WHAT NEEDS TO BE DONE => Retype, without any change, the first line of the records and every line after it through the one containing "camera: 175 degrees right, 10 degrees down".

= = = = = = =

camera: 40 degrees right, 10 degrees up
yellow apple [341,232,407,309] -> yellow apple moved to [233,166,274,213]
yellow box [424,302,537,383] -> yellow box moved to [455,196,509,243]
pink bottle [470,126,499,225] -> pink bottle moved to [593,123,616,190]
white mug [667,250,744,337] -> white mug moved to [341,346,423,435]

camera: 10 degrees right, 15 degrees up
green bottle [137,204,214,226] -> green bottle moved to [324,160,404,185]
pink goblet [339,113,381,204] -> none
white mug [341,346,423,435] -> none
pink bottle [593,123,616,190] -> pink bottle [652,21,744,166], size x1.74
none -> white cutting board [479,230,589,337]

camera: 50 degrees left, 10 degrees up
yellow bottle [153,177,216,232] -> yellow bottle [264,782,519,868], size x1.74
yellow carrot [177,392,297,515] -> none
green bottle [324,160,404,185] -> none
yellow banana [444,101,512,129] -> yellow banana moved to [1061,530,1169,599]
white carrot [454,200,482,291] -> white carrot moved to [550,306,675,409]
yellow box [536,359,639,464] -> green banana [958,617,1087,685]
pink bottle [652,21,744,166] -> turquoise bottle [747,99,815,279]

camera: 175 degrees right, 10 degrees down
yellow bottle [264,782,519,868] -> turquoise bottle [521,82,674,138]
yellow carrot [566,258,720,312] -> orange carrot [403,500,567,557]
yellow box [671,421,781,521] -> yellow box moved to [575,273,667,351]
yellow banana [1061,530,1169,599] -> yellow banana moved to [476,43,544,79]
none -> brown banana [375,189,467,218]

= = = = = = =

THE COMPLETED TASK =>
camera: 40 degrees right, 10 degrees up
yellow apple [341,232,407,309] -> yellow apple moved to [233,166,274,213]
yellow box [424,302,537,383] -> yellow box moved to [455,196,509,243]
pink bottle [470,126,499,225] -> pink bottle moved to [593,123,616,190]
white mug [667,250,744,337] -> white mug moved to [341,346,423,435]

camera: 10 degrees right, 15 degrees up
green bottle [137,204,214,226] -> green bottle moved to [324,160,404,185]
pink goblet [339,113,381,204] -> none
white mug [341,346,423,435] -> none
pink bottle [593,123,616,190] -> pink bottle [652,21,744,166], size x1.74
none -> white cutting board [479,230,589,337]

camera: 50 degrees left, 10 degrees up
yellow bottle [153,177,216,232] -> yellow bottle [264,782,519,868], size x1.74
yellow carrot [177,392,297,515] -> none
green bottle [324,160,404,185] -> none
yellow banana [444,101,512,129] -> yellow banana moved to [1061,530,1169,599]
white carrot [454,200,482,291] -> white carrot moved to [550,306,675,409]
yellow box [536,359,639,464] -> green banana [958,617,1087,685]
pink bottle [652,21,744,166] -> turquoise bottle [747,99,815,279]

camera: 175 degrees right, 10 degrees down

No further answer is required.